Assignment :: Count how many lines in the data hold the word "goblet", and give that number alone.

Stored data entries

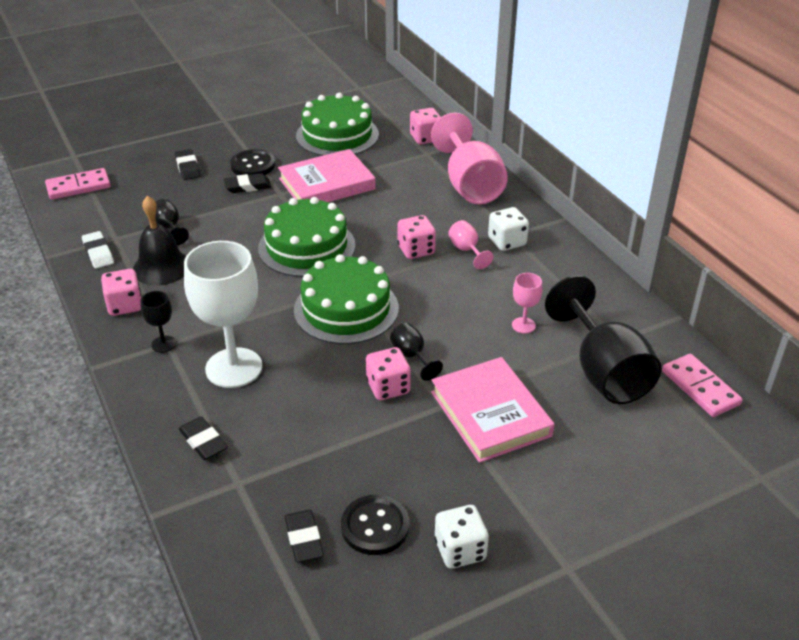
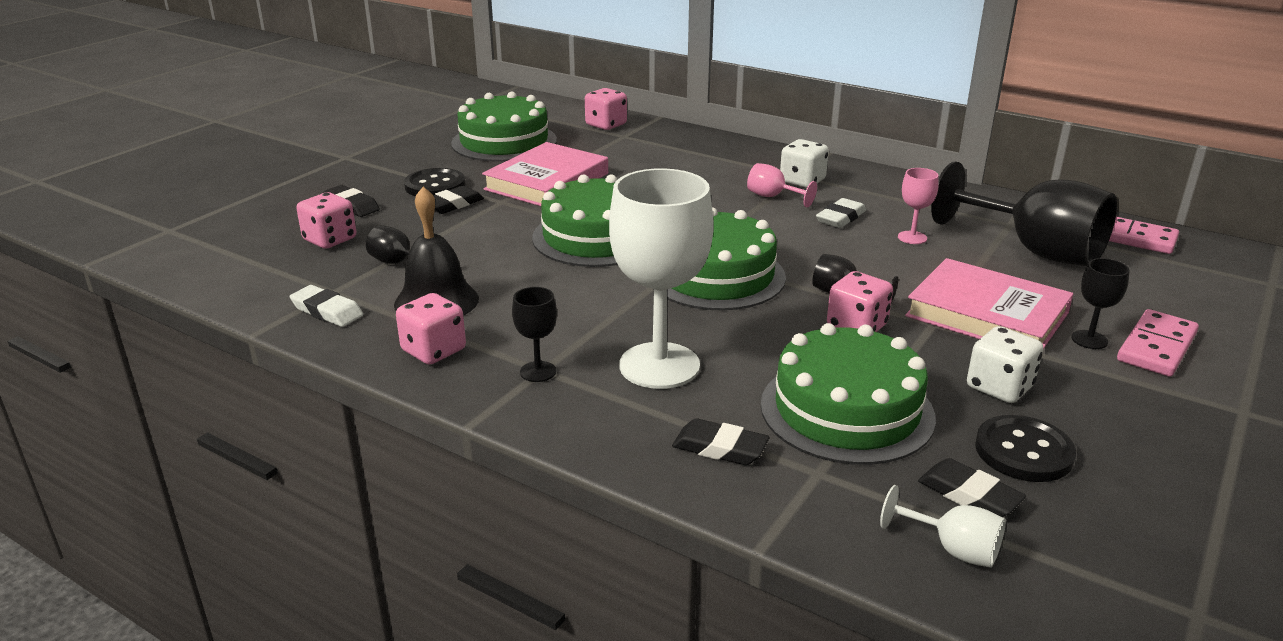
camera: 30 degrees left, 10 degrees down
(78, 186) = (214, 256): pink domino -> pink domino (1156, 347)
(251, 567) = (953, 549): none -> white goblet
(304, 448) = (847, 410): none -> green cake
(416, 250) = (721, 209): pink dice -> pink dice (330, 240)
(460, 550) = (1133, 437): white dice -> white dice (999, 387)
(470, 185) = (704, 149): pink goblet -> none
(493, 288) = (840, 218): none -> white eraser
(536, 465) = (1089, 340): none -> black goblet

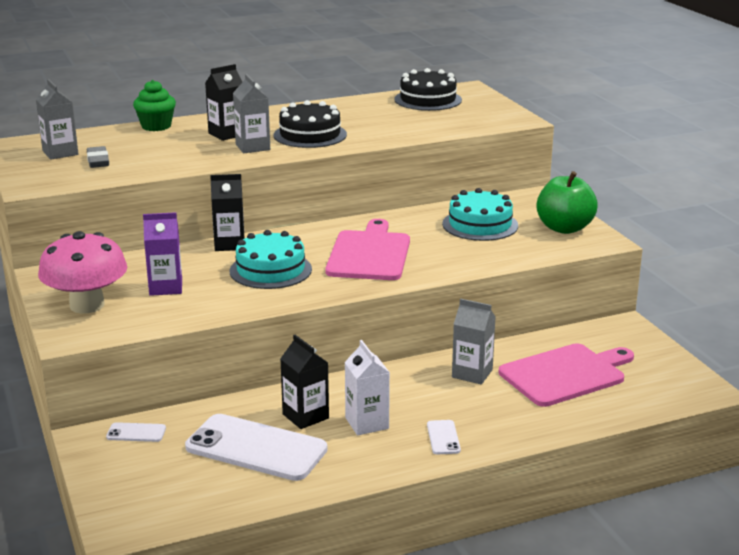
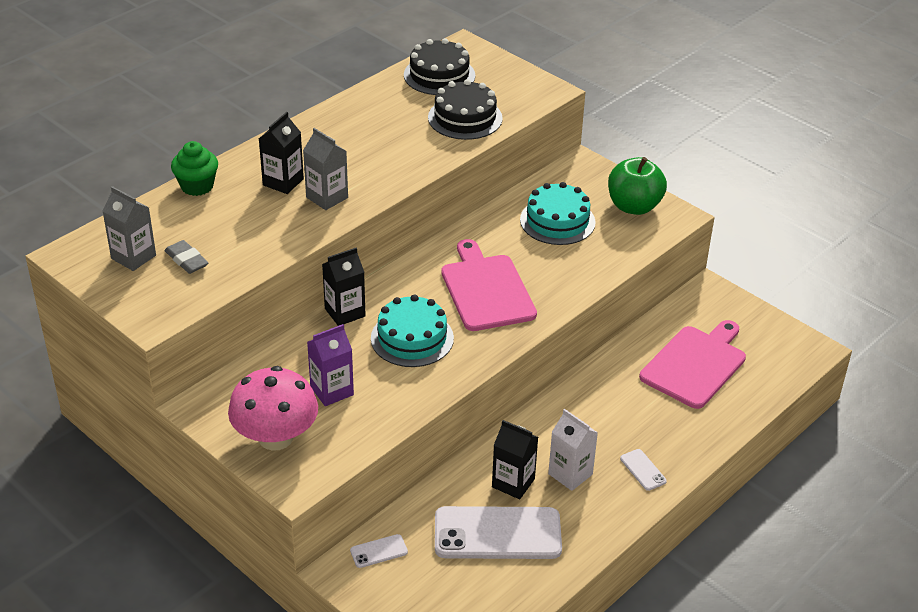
camera: 25 degrees left, 15 degrees up
(310, 135) = (368, 163): black cake -> black cake (465, 118)
(472, 373) = (619, 387): grey carton -> none

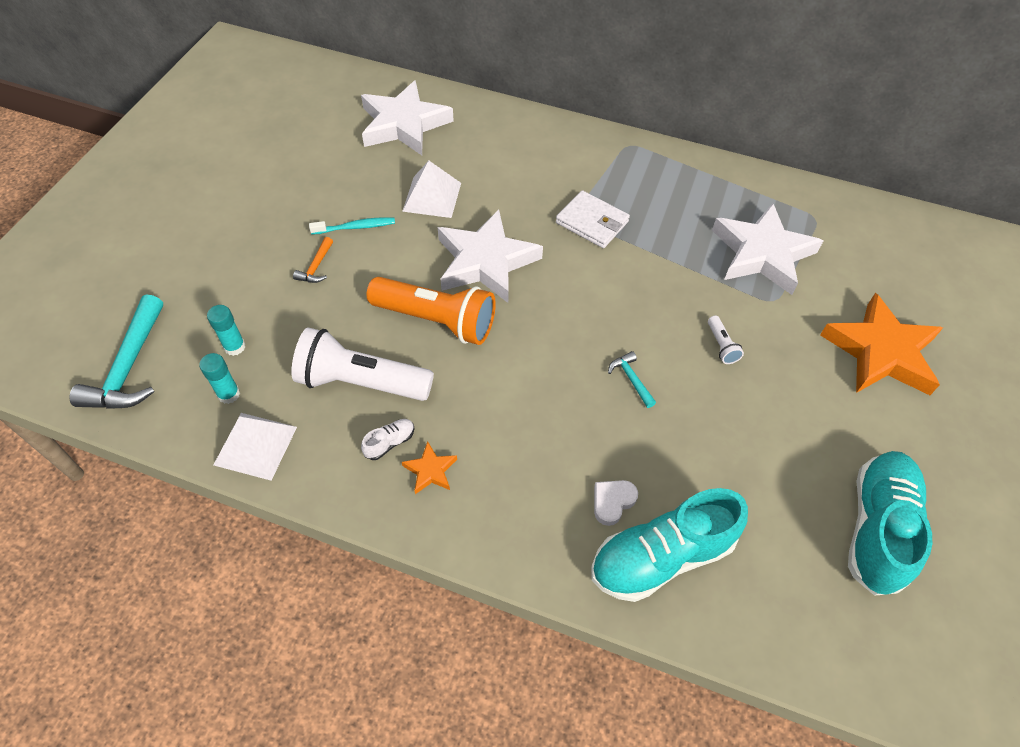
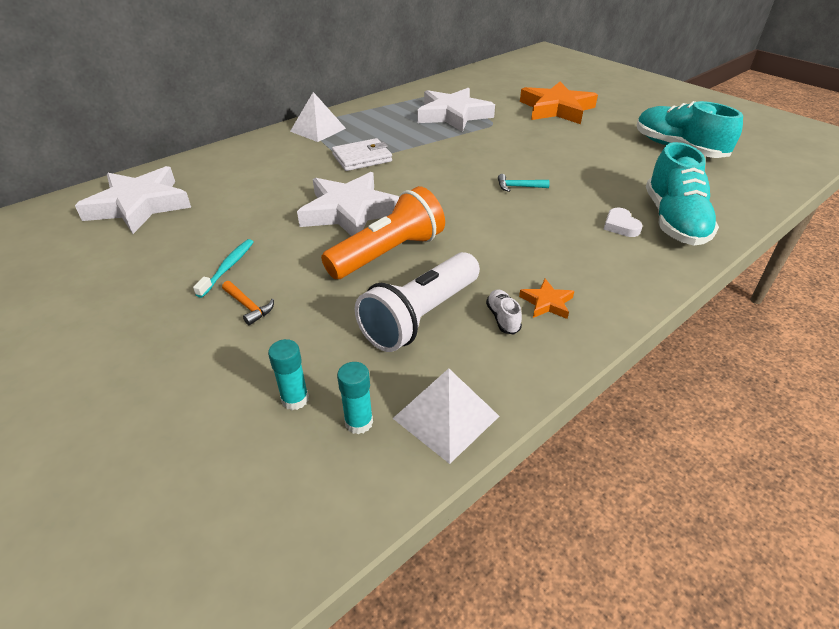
camera: 60 degrees left, 15 degrees down
(129, 368) = (232, 520): turquoise hammer -> none
(432, 197) = (246, 216): white pyramid -> white pyramid (318, 130)
(721, 345) = (515, 149): white flashlight -> none

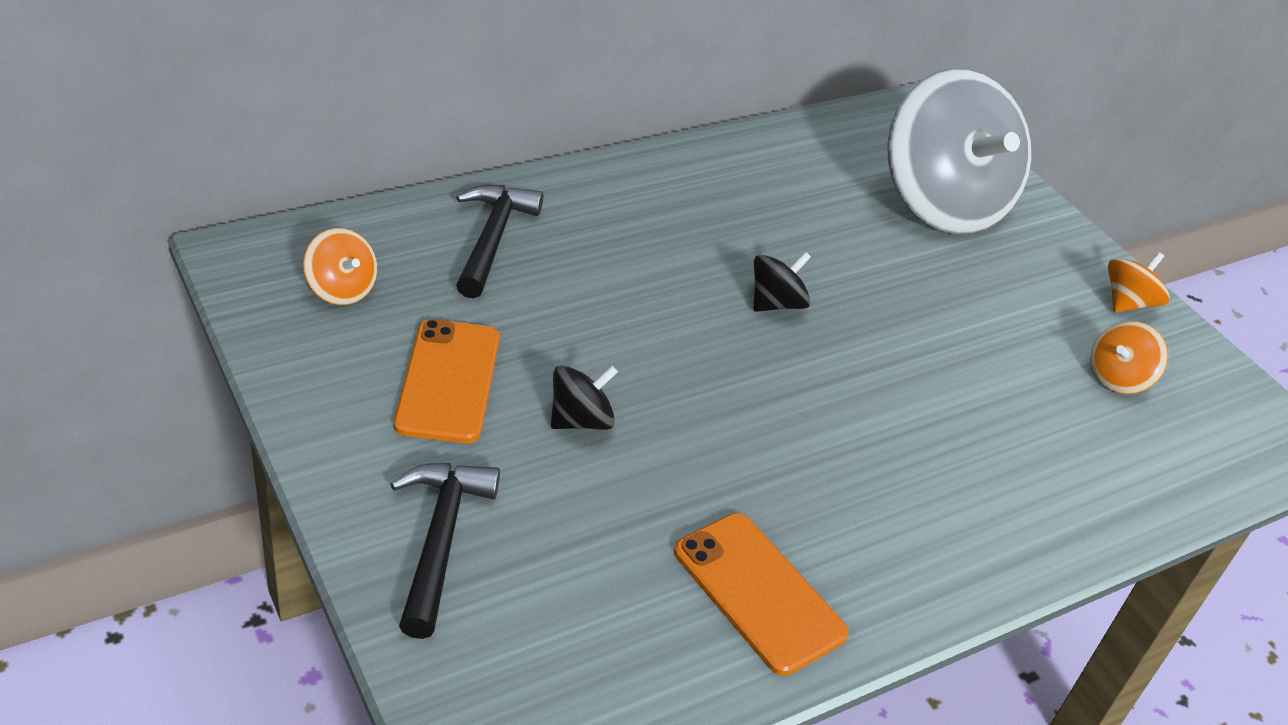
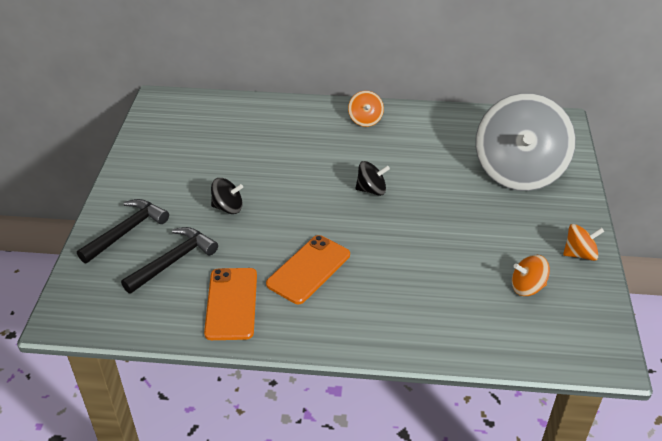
camera: 40 degrees right, 0 degrees up
(341, 289) = (183, 124): orange spinning top -> orange spinning top (365, 120)
(448, 381) = (190, 173): orange phone -> orange phone (308, 269)
(492, 238) = (266, 122): black hammer -> black hammer (173, 261)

Solution :: 3